━━━ Given records

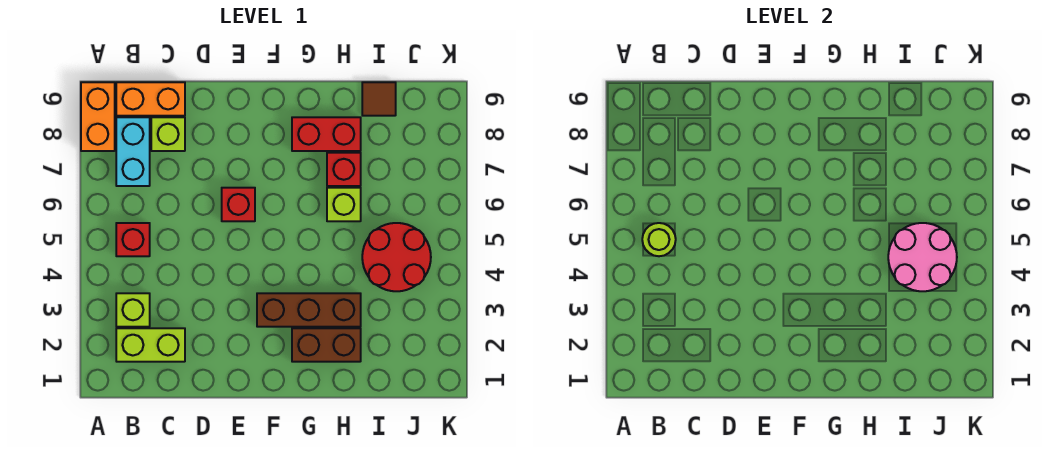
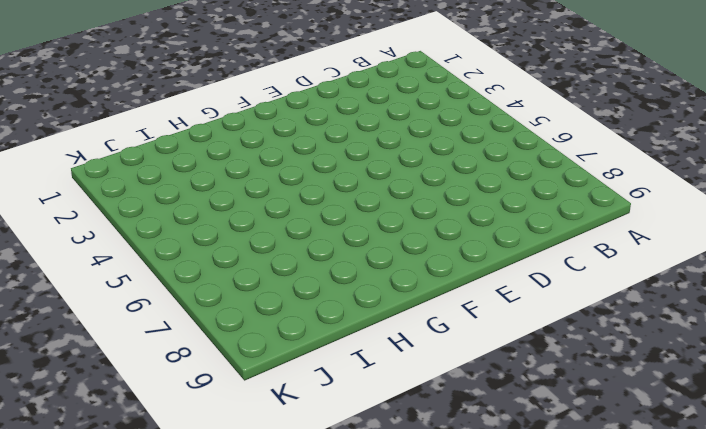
none -> orange brick A8:A9 level 1
none -> lime brick B2:C2 level 1
none -> lime brick B3 level 1

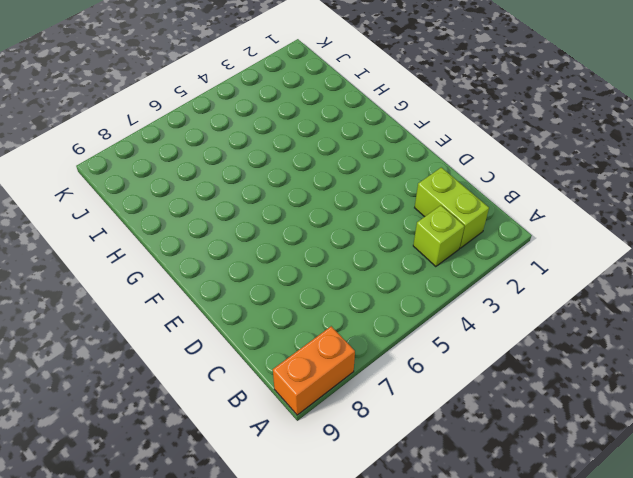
none -> red brick B5 level 1
none -> cyan brick B7:B8 level 1
none -> orange brick B9:C9 level 1

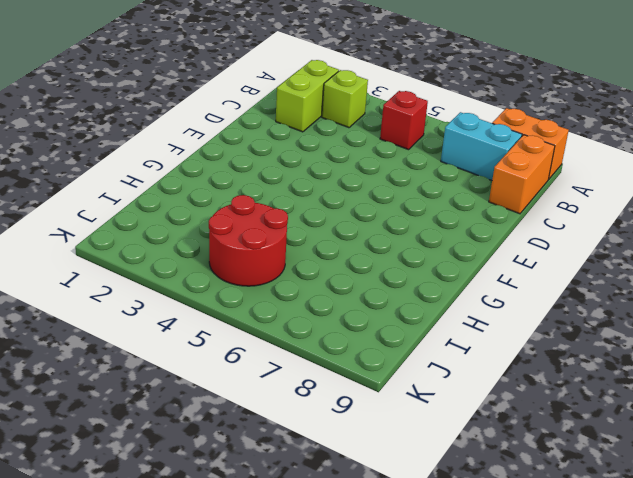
none -> lime brick C8 level 1
none -> red brick E6 level 1
none -> brown brick F3:H3 level 1

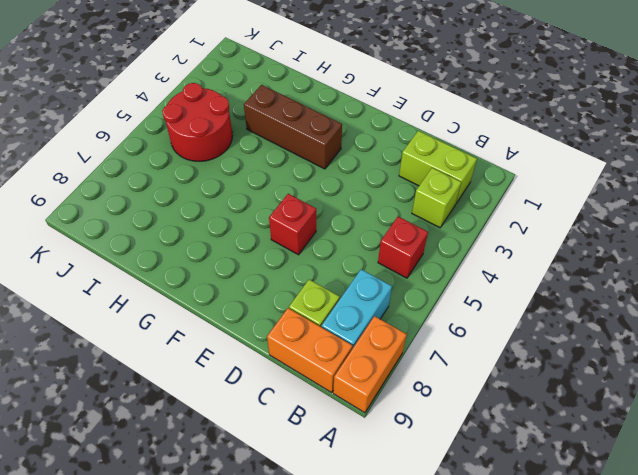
none -> brown brick G2:H2 level 1
none -> red brick G8:H8 level 1
none -> lime brick H6 level 1

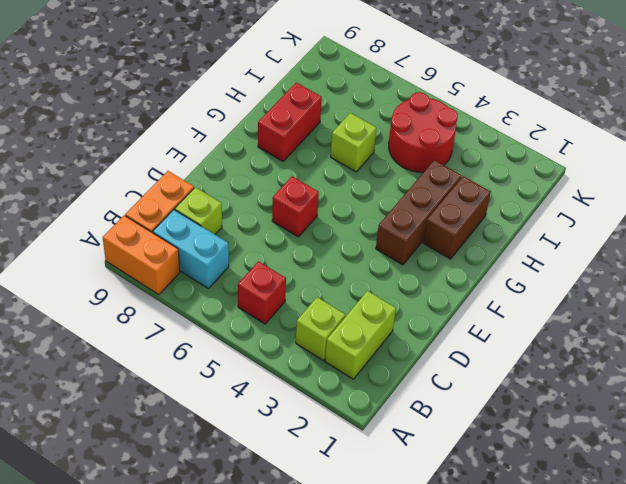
none -> red brick H7 level 1
none -> brown tile I9 level 1
none -> lime round brick B5 level 2

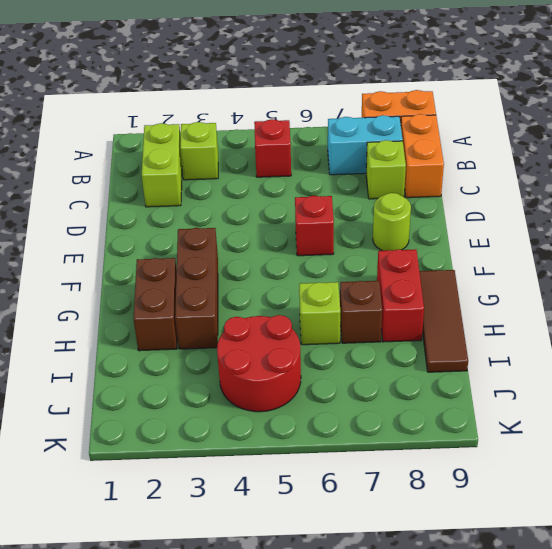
lime round brick E8 level 1 -> lime round brick B5 level 2
brown tile G9:I9 level 1 -> brown tile I9 level 1
brown brick H7 level 1 -> red brick H7 level 1
none -> pink round brick I4:J5 level 2

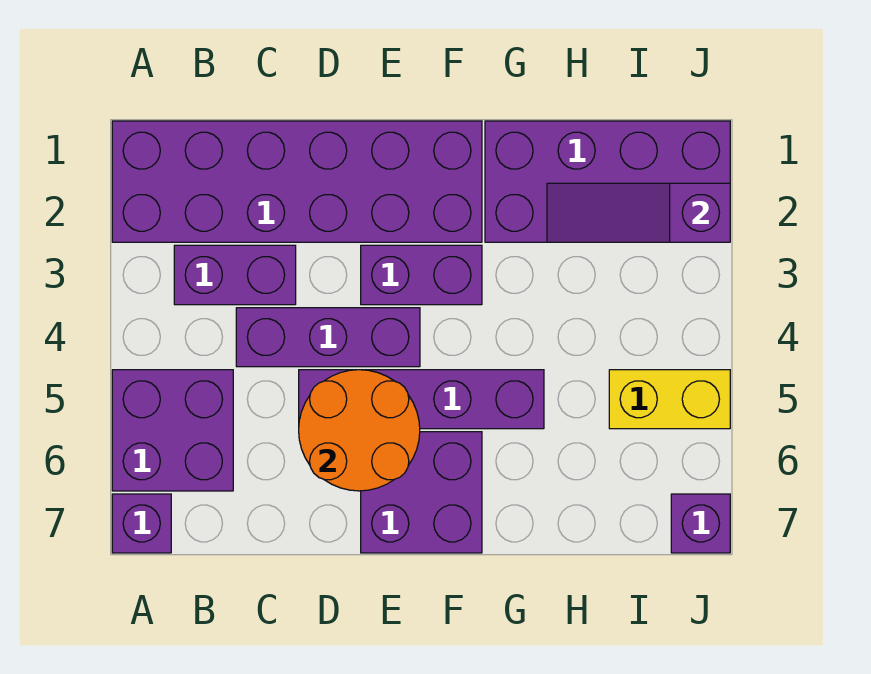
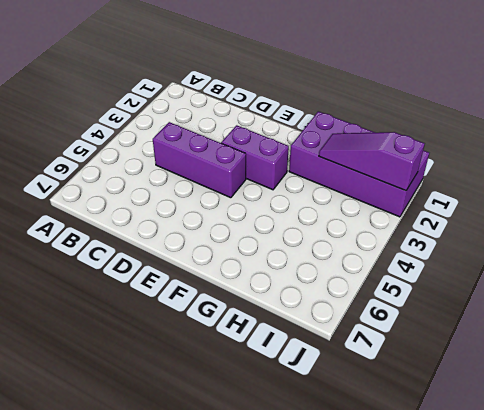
none -> purple brick A1:F2 level 1
none -> purple brick A5:B6 level 1
none -> purple brick A7 level 1

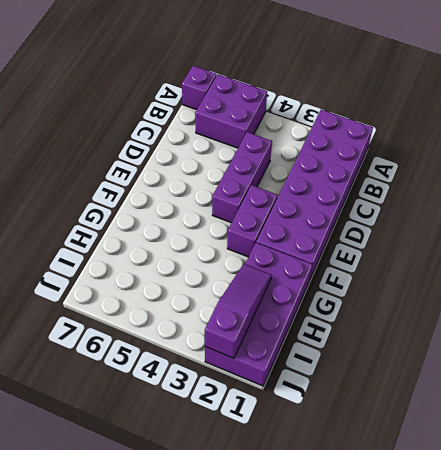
none -> purple brick B3:C3 level 1
none -> purple brick D5:G5 level 1
none -> purple brick E6:F7 level 1

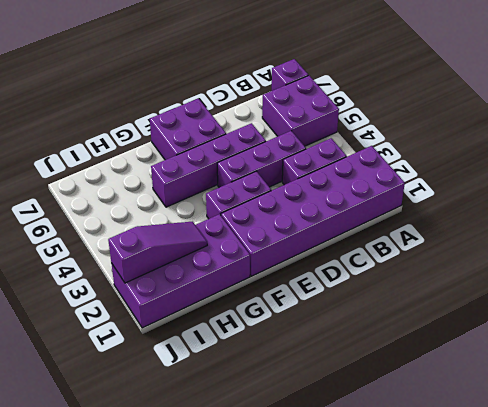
none -> yellow brick I5:J5 level 1
none -> purple brick J7 level 1
none -> orange round brick D5:E6 level 2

━━━━━━

Using the records above, reproduce exactly the lines from the line containing "none -> purple brick D5:G5 level 1" through the last line, with both ends kept and no pictures.

Your solution.
none -> purple brick D5:G5 level 1
none -> purple brick E6:F7 level 1

none -> yellow brick I5:J5 level 1
none -> purple brick J7 level 1
none -> orange round brick D5:E6 level 2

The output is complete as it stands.